=== Records for the task ===
#####
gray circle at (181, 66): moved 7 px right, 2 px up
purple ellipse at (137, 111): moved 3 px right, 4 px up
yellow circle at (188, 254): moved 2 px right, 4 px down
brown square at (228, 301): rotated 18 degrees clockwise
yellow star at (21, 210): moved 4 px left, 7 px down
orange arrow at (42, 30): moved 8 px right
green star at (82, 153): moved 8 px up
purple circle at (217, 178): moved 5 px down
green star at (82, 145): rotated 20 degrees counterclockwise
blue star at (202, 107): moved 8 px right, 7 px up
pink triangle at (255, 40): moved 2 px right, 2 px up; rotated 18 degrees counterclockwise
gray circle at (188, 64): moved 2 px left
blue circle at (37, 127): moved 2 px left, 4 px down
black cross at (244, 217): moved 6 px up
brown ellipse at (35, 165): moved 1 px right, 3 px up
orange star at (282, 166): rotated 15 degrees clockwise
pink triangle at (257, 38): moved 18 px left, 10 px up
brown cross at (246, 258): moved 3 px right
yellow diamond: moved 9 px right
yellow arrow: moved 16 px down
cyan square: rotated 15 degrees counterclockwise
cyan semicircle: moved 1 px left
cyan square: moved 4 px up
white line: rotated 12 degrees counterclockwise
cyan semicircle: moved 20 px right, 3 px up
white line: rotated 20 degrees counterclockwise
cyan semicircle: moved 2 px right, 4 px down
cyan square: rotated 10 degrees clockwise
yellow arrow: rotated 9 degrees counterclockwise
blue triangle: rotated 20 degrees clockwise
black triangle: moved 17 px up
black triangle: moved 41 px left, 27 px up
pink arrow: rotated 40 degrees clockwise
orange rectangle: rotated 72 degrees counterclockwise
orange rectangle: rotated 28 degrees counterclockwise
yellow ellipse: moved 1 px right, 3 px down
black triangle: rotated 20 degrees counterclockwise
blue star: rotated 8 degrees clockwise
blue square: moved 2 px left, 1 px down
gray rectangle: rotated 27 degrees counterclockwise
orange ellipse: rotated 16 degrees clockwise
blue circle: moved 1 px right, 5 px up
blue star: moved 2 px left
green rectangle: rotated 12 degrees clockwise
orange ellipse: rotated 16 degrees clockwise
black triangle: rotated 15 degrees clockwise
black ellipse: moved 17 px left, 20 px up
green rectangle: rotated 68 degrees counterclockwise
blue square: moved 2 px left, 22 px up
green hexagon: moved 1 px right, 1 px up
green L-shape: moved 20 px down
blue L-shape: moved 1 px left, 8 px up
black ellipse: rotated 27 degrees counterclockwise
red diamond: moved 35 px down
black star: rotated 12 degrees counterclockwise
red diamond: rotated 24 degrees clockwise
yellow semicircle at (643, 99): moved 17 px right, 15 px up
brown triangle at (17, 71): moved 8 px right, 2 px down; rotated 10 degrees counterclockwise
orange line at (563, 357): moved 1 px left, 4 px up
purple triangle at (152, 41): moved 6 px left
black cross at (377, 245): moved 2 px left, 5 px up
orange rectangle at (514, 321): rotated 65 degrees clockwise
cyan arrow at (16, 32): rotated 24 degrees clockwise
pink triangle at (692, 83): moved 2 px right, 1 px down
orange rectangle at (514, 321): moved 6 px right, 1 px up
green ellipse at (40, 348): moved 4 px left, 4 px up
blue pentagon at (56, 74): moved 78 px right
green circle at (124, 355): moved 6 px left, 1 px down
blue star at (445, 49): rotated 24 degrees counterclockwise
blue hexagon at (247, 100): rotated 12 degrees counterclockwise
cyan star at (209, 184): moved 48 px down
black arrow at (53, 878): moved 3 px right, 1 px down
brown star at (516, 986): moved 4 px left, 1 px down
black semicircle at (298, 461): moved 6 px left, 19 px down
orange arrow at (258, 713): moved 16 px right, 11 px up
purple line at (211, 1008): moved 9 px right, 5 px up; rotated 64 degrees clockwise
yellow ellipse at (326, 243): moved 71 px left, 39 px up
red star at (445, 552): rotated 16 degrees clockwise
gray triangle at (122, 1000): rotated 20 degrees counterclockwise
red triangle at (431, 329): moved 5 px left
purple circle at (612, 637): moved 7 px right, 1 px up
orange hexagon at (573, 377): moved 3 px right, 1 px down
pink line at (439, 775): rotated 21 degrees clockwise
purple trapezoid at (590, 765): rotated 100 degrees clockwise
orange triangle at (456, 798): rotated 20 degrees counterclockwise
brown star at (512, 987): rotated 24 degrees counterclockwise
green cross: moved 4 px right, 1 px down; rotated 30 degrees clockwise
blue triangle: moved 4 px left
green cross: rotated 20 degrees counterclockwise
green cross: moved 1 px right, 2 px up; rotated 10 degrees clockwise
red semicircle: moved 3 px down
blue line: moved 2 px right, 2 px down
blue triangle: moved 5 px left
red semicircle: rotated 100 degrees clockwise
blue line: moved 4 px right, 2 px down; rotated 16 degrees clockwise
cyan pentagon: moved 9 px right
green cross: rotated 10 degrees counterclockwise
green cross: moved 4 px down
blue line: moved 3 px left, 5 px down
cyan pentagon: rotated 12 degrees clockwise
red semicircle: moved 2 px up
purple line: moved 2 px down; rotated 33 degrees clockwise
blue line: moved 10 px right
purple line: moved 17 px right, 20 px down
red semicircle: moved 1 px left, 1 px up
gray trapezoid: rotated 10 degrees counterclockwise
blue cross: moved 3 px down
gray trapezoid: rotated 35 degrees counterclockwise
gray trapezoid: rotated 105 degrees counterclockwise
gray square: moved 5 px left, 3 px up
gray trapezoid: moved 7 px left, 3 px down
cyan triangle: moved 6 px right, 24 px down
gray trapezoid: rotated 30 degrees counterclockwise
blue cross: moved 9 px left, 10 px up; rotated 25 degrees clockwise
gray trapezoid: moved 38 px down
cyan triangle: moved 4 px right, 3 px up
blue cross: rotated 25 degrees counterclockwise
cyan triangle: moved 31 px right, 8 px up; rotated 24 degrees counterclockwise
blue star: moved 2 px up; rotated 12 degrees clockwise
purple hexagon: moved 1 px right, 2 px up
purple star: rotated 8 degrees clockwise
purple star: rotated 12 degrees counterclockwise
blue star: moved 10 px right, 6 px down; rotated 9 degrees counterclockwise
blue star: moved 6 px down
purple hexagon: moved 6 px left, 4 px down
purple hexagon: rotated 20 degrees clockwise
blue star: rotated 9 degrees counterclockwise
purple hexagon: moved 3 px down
#####
Copy the entries above word for word, from the first one through the line containing "purple circle at (217, 178): moved 5 px down".

=== Answer to this exercise ===
gray circle at (181, 66): moved 7 px right, 2 px up
purple ellipse at (137, 111): moved 3 px right, 4 px up
yellow circle at (188, 254): moved 2 px right, 4 px down
brown square at (228, 301): rotated 18 degrees clockwise
yellow star at (21, 210): moved 4 px left, 7 px down
orange arrow at (42, 30): moved 8 px right
green star at (82, 153): moved 8 px up
purple circle at (217, 178): moved 5 px down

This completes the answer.